§ WORK TASK
Without any of the pictures, transcribe all the lines below exactly.

§ SOURCE DATA
####
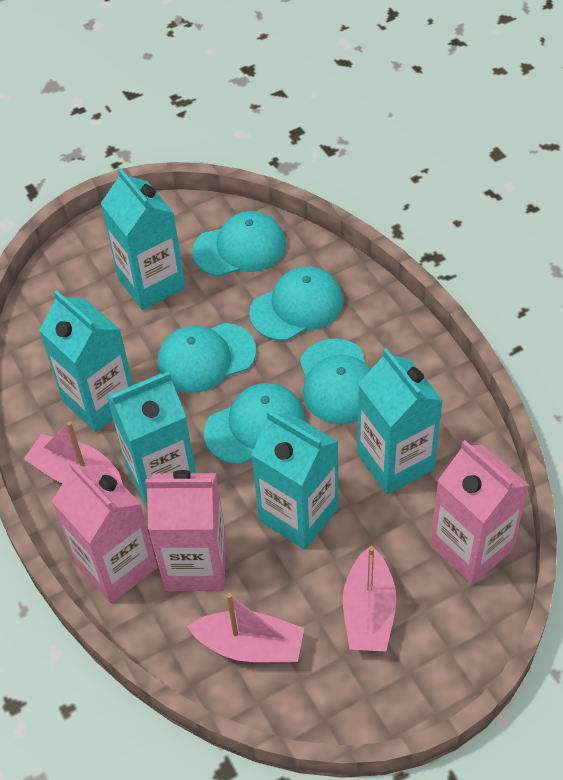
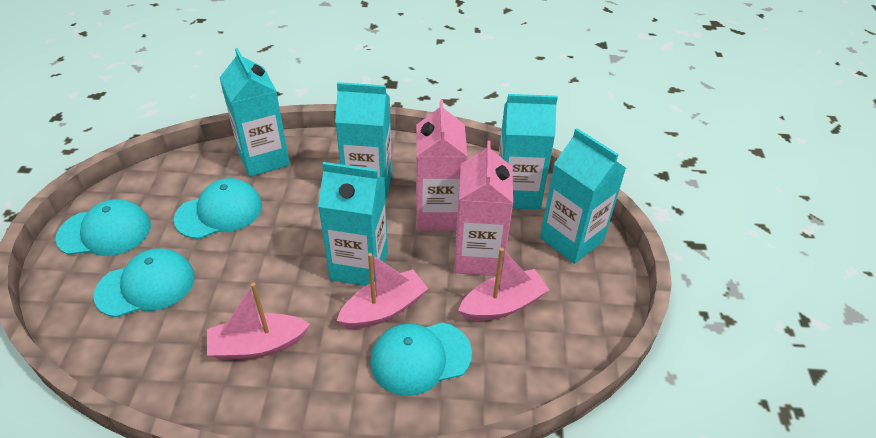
pink carton: 3 -> 2
turquoise cap: 5 -> 4

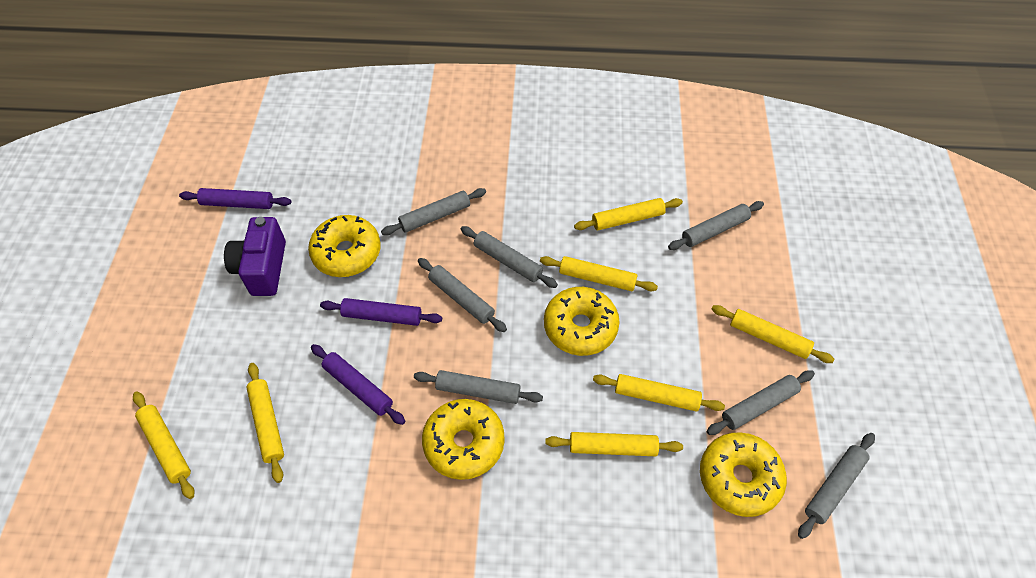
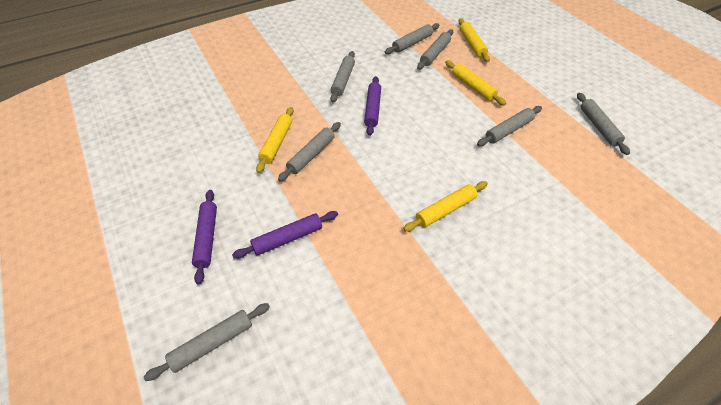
purple camera: 1 -> 0
yellow donut: 4 -> 0
yellow rolling pin: 7 -> 4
####
§ EXERCISE RESPONSE
pink carton: 3 -> 2
turquoise cap: 5 -> 4

purple camera: 1 -> 0
yellow donut: 4 -> 0
yellow rolling pin: 7 -> 4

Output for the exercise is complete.